--- Available data ---
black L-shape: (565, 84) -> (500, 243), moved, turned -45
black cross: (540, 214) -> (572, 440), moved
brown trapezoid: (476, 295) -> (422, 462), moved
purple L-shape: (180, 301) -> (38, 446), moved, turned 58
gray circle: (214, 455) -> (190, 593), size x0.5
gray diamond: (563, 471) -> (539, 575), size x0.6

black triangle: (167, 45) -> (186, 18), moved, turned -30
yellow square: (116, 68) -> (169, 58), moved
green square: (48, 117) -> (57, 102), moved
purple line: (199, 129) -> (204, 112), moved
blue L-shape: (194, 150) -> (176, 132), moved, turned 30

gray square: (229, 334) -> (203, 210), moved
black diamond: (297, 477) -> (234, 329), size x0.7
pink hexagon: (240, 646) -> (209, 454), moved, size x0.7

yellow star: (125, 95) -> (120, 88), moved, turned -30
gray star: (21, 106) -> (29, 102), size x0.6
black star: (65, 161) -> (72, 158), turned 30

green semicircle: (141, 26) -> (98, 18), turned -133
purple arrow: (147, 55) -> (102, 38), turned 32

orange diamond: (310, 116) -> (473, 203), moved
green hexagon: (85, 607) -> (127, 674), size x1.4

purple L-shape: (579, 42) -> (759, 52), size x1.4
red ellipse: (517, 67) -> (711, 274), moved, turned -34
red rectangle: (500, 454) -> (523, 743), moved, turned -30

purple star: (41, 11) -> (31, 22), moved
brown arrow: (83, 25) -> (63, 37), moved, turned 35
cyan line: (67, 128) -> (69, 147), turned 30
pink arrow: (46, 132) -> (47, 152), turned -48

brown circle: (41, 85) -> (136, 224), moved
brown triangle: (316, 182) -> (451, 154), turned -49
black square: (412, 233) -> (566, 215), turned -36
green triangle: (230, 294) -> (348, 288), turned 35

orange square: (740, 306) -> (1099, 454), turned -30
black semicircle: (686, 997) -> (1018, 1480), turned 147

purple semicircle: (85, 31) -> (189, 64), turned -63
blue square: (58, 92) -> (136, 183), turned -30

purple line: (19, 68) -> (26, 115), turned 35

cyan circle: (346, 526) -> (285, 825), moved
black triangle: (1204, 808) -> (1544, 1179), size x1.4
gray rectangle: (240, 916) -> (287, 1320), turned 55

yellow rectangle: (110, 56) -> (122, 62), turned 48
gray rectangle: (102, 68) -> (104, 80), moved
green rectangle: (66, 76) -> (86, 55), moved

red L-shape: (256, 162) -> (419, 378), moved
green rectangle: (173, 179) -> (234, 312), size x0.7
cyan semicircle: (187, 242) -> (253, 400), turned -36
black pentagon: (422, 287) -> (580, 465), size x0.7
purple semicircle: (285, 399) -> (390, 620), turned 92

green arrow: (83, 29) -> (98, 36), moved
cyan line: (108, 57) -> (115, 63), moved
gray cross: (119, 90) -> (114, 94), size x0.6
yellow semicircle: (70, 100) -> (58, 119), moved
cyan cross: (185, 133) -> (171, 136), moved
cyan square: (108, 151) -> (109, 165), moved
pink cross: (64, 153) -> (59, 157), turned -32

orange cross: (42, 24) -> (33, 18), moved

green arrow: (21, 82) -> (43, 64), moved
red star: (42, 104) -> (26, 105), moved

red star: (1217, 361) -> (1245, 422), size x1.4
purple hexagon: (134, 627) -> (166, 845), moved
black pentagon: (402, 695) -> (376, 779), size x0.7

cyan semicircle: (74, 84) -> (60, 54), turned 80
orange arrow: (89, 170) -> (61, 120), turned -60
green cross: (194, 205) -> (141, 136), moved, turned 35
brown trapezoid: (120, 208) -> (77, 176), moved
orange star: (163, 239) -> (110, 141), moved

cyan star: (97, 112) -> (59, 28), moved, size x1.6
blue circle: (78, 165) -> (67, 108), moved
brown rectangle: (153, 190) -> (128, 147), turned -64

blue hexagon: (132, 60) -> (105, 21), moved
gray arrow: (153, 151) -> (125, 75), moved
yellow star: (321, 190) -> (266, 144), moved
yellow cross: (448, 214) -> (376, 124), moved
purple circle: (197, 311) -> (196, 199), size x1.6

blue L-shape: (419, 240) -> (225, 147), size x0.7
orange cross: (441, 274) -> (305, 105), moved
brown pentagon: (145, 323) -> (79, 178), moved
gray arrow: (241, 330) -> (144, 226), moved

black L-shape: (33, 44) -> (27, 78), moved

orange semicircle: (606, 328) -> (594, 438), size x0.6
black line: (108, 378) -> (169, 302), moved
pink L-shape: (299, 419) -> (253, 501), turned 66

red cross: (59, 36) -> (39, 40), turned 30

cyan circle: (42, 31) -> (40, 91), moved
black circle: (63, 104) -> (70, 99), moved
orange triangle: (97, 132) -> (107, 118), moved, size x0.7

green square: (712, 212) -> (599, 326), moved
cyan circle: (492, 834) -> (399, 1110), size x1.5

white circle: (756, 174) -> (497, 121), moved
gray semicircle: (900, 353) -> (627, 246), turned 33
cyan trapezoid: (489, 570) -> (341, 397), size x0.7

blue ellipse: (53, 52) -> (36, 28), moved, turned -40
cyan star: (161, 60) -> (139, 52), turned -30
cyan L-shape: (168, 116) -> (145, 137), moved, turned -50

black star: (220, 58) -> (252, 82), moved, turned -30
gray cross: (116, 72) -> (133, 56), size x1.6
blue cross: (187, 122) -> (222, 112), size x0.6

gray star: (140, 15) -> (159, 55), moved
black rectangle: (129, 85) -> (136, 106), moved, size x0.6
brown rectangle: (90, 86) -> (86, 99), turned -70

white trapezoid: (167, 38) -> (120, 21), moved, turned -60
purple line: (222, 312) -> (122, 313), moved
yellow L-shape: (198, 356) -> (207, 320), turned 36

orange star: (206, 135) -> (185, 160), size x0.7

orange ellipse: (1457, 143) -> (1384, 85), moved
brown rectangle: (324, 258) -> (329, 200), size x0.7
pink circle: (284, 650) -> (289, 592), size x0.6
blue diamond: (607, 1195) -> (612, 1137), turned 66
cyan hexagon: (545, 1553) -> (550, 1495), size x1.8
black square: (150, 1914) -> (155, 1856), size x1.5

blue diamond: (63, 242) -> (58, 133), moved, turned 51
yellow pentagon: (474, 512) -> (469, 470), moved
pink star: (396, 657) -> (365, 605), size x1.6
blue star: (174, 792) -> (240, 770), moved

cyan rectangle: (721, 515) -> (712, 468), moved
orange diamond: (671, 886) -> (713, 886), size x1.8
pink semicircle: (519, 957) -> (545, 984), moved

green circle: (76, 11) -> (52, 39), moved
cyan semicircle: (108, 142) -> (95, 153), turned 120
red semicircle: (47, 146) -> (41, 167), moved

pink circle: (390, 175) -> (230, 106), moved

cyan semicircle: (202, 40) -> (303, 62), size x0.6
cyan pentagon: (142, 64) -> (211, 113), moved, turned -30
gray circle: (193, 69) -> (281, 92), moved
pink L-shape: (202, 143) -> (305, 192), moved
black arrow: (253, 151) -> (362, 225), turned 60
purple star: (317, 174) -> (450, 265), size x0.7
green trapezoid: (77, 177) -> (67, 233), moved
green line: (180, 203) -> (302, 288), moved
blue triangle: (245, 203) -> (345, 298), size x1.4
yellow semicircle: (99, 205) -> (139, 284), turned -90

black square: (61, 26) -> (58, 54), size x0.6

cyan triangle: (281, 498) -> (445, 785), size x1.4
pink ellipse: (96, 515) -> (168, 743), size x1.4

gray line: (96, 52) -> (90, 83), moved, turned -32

--- Exercise ---
For the data above, state how many of its lines contain the word "white", giving no other text.

--- Written solution ---
2